* **Source records**:
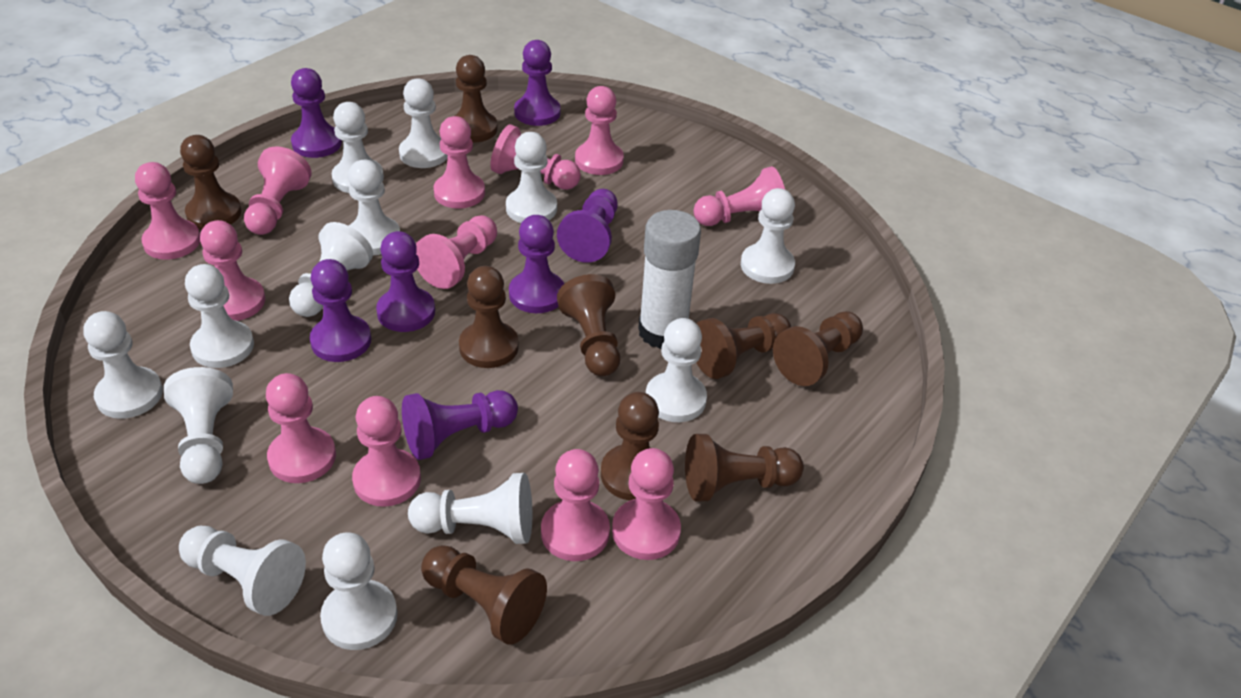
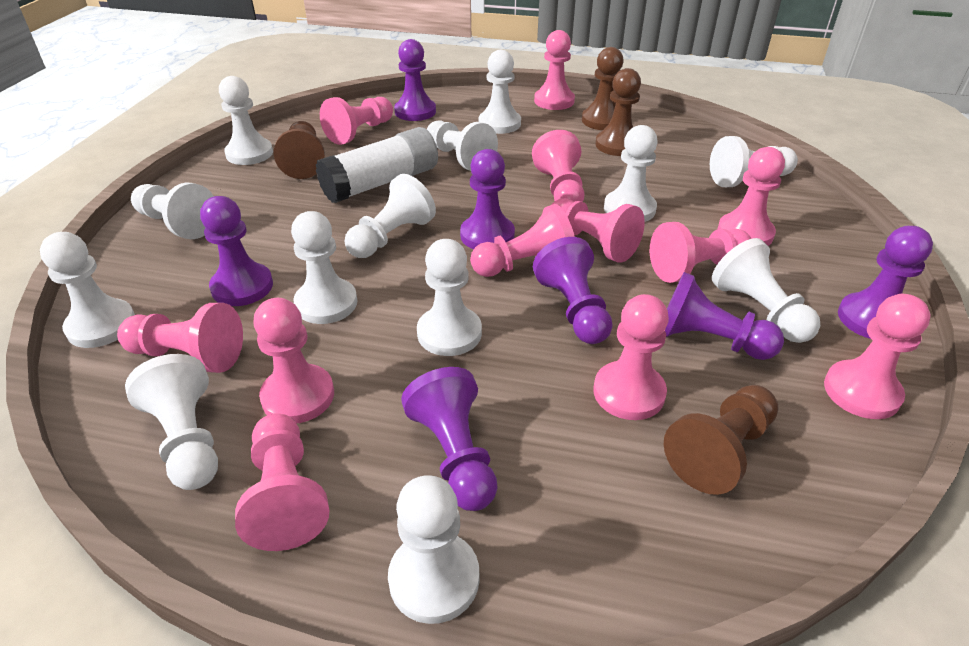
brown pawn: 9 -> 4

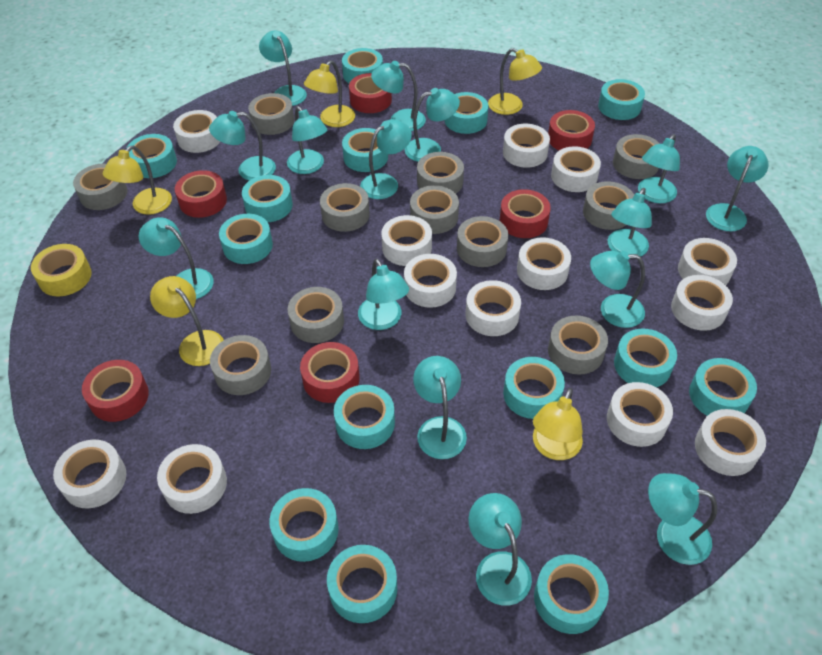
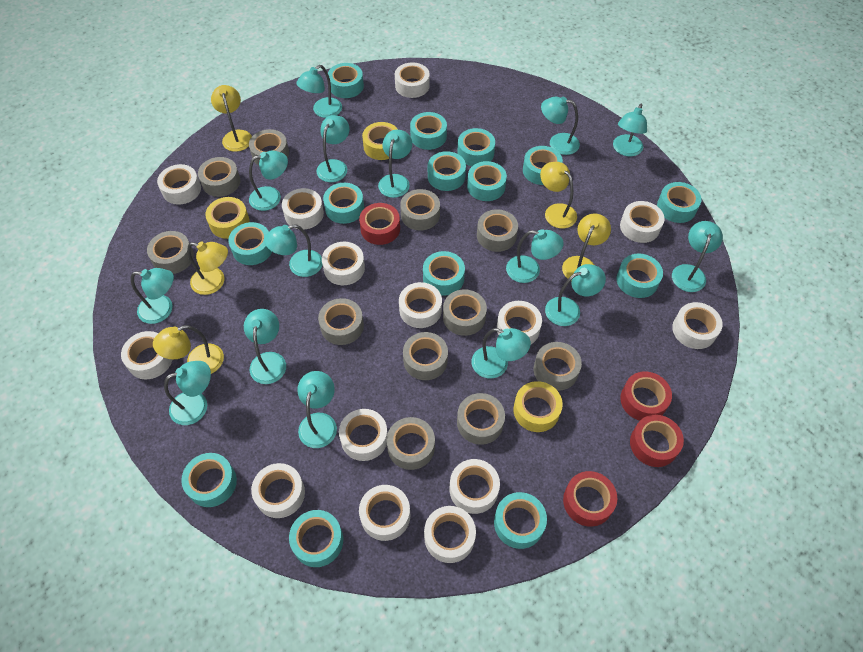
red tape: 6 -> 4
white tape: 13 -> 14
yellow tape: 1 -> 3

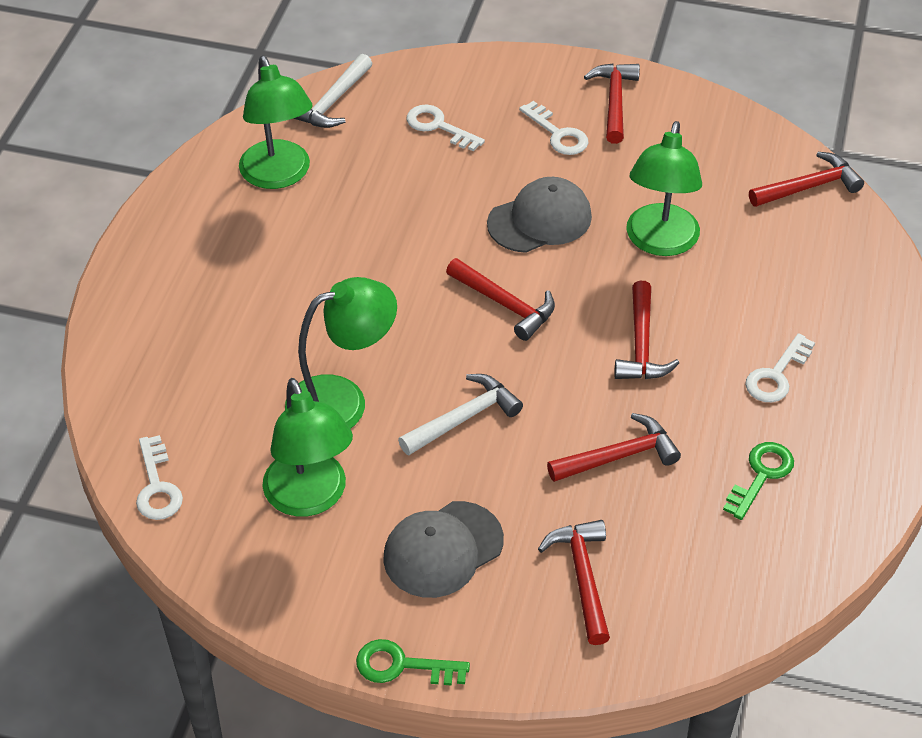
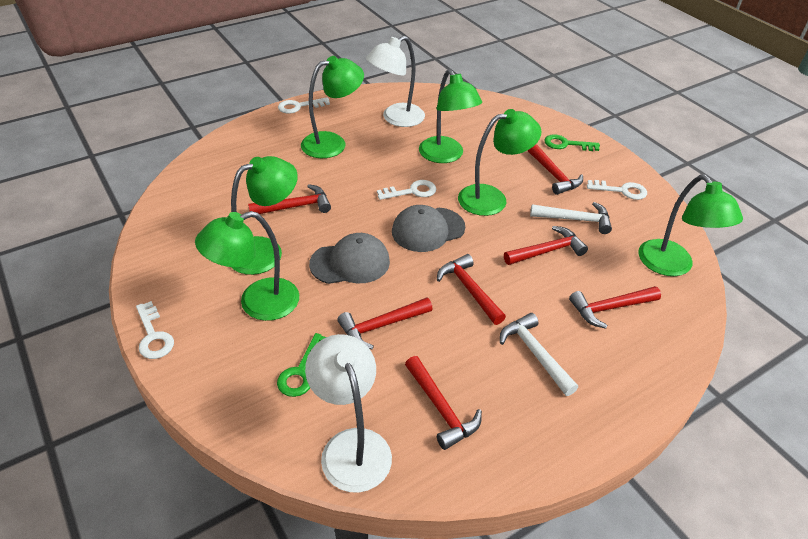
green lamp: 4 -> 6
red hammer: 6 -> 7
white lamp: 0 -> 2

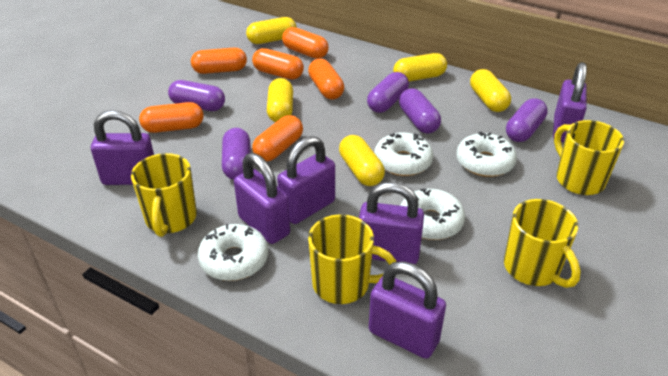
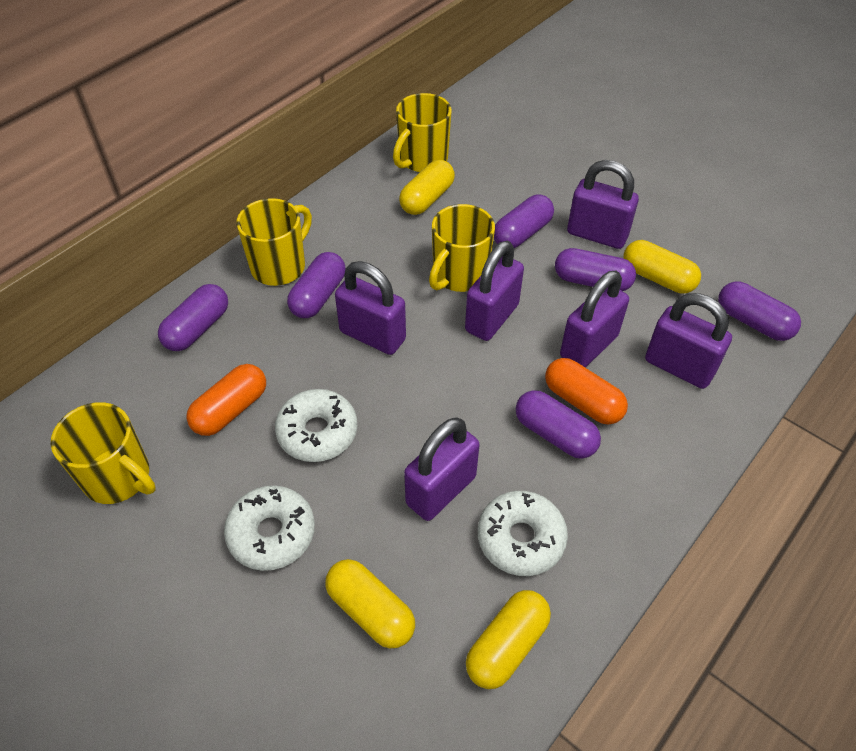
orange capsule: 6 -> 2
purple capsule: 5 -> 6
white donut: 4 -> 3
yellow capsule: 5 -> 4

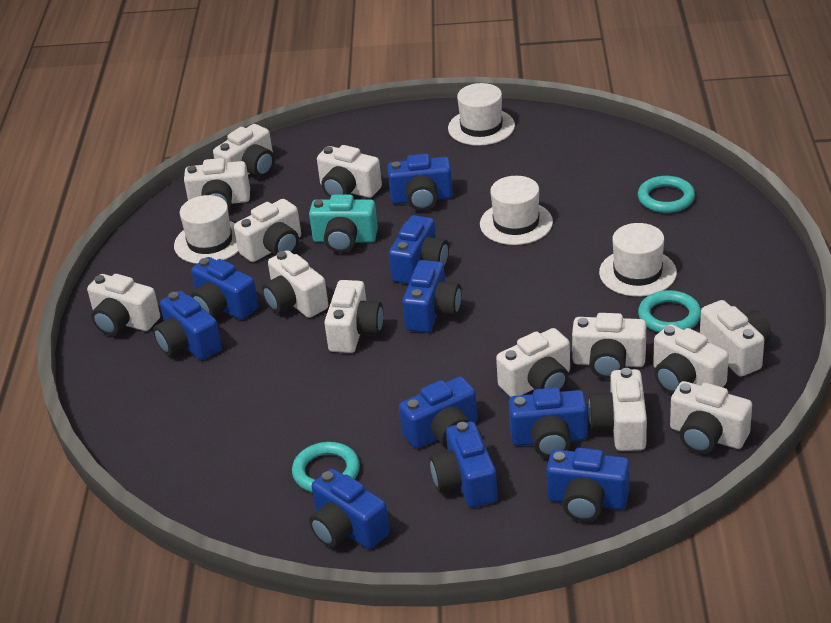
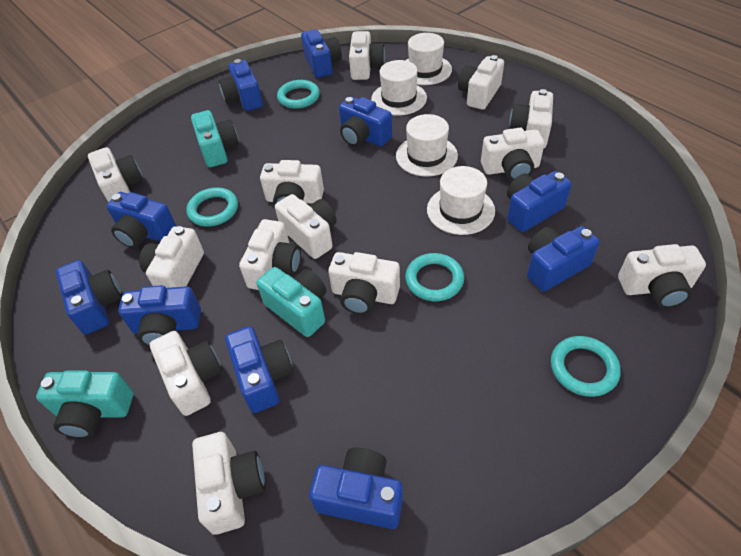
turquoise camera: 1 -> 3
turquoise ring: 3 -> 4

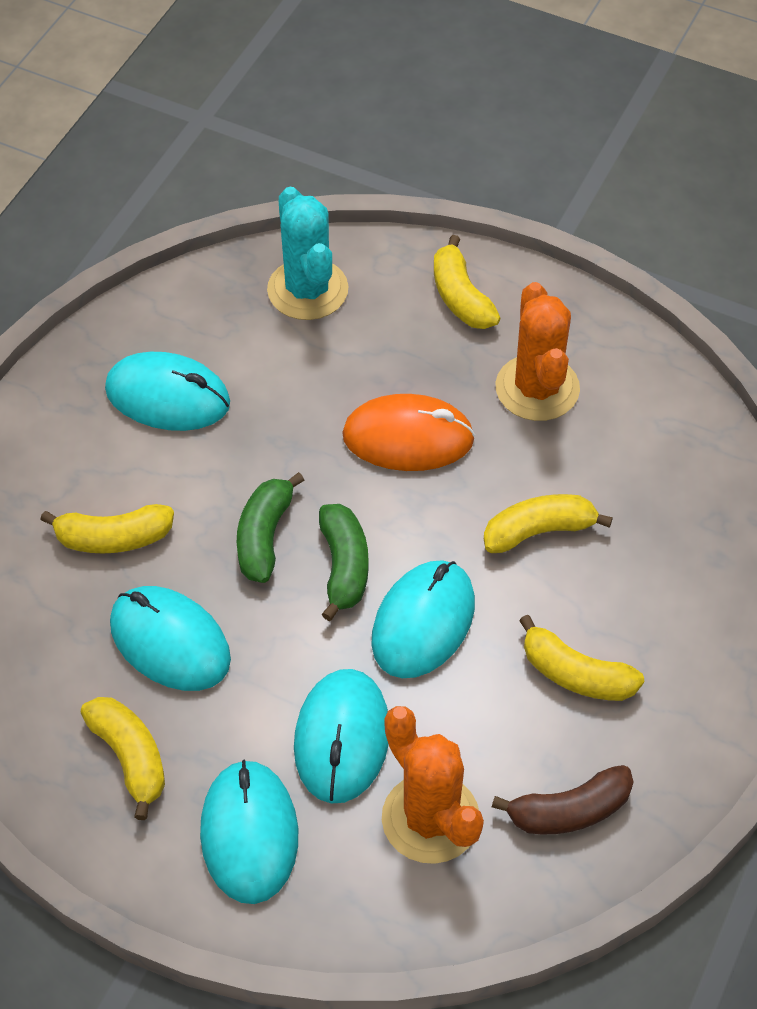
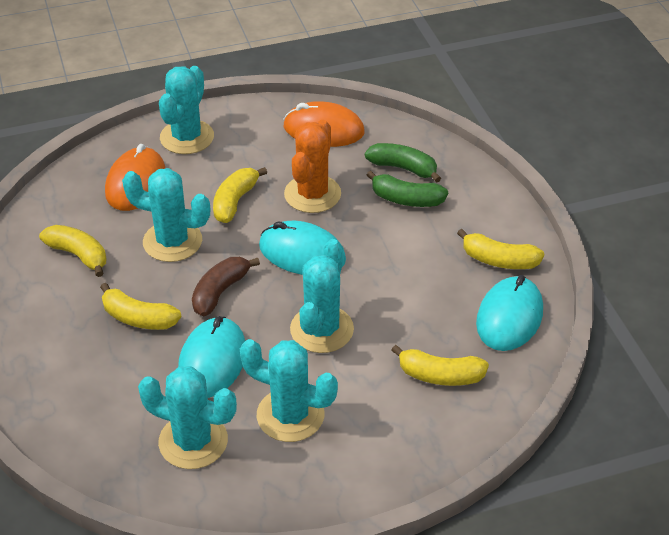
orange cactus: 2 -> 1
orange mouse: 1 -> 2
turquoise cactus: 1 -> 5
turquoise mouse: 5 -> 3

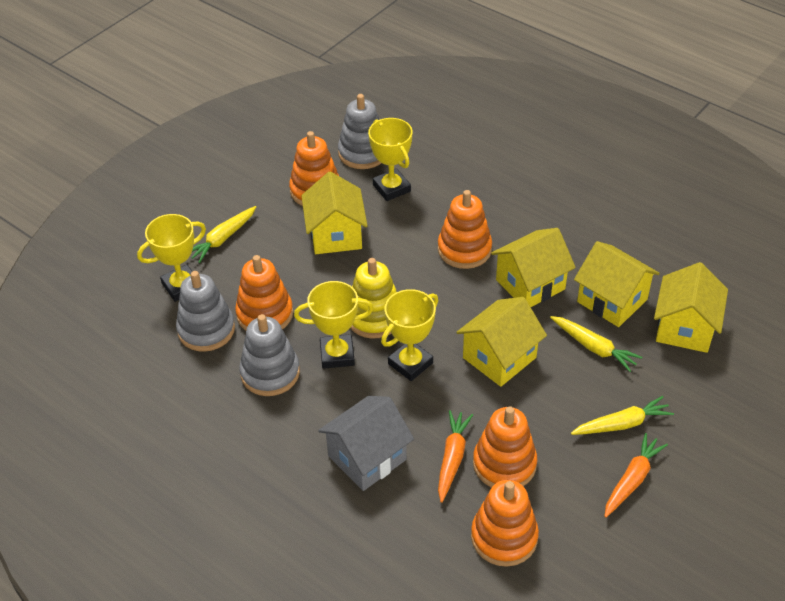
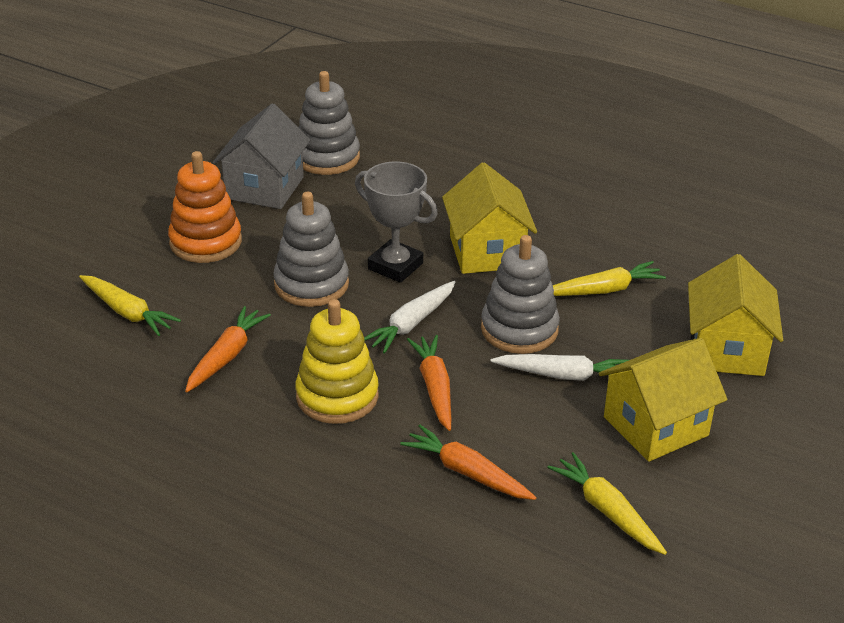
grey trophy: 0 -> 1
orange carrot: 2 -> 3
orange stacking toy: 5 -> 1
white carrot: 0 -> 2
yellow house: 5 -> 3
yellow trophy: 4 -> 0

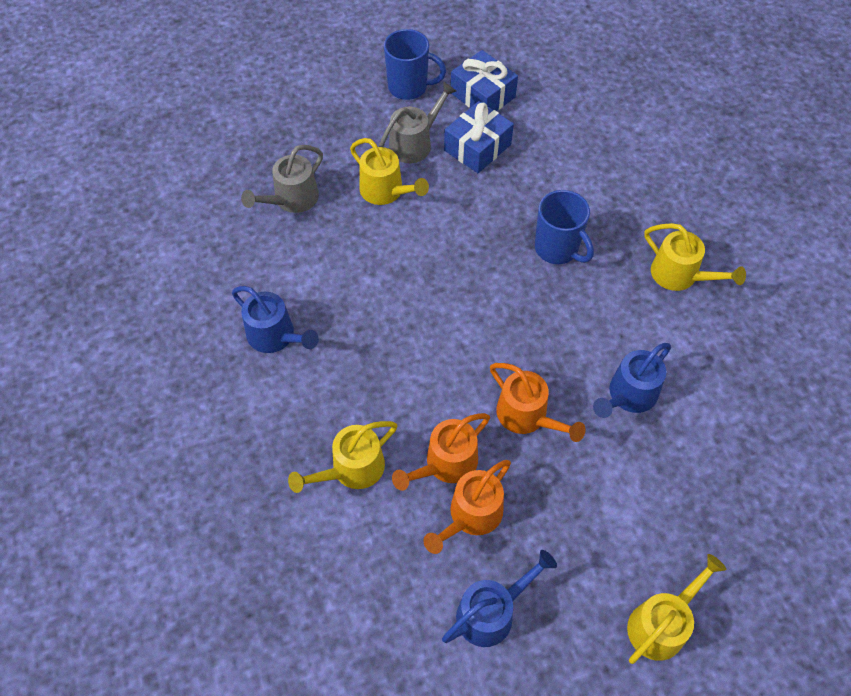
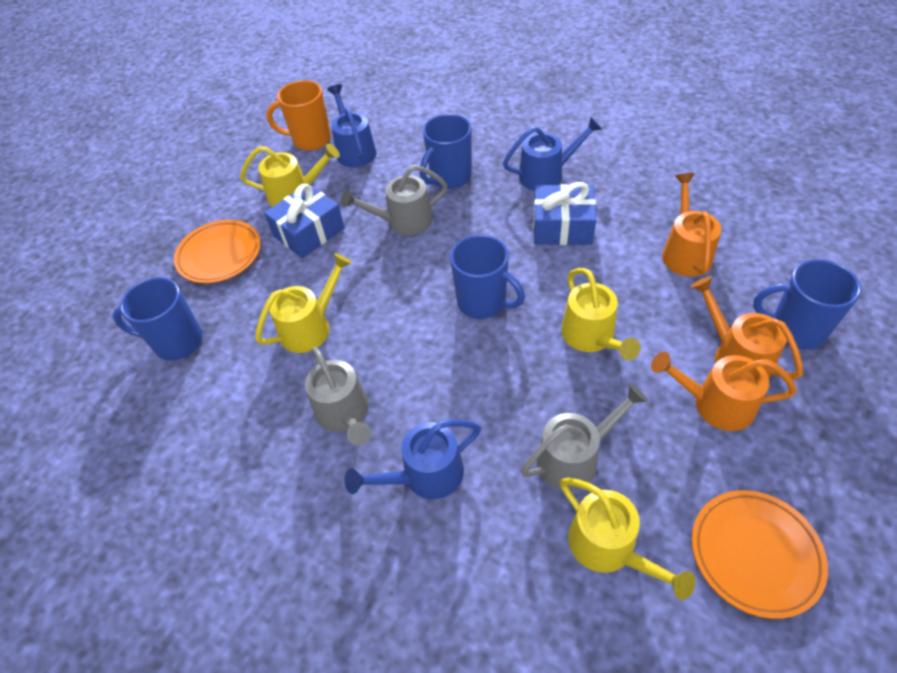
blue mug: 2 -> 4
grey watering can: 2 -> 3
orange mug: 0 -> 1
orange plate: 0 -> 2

* **Problem**: Every line above should be output exactly, except for the pictures.

* **Solution to this problem**:
brown pawn: 9 -> 4

red tape: 6 -> 4
white tape: 13 -> 14
yellow tape: 1 -> 3

green lamp: 4 -> 6
red hammer: 6 -> 7
white lamp: 0 -> 2

orange capsule: 6 -> 2
purple capsule: 5 -> 6
white donut: 4 -> 3
yellow capsule: 5 -> 4

turquoise camera: 1 -> 3
turquoise ring: 3 -> 4

orange cactus: 2 -> 1
orange mouse: 1 -> 2
turquoise cactus: 1 -> 5
turquoise mouse: 5 -> 3

grey trophy: 0 -> 1
orange carrot: 2 -> 3
orange stacking toy: 5 -> 1
white carrot: 0 -> 2
yellow house: 5 -> 3
yellow trophy: 4 -> 0

blue mug: 2 -> 4
grey watering can: 2 -> 3
orange mug: 0 -> 1
orange plate: 0 -> 2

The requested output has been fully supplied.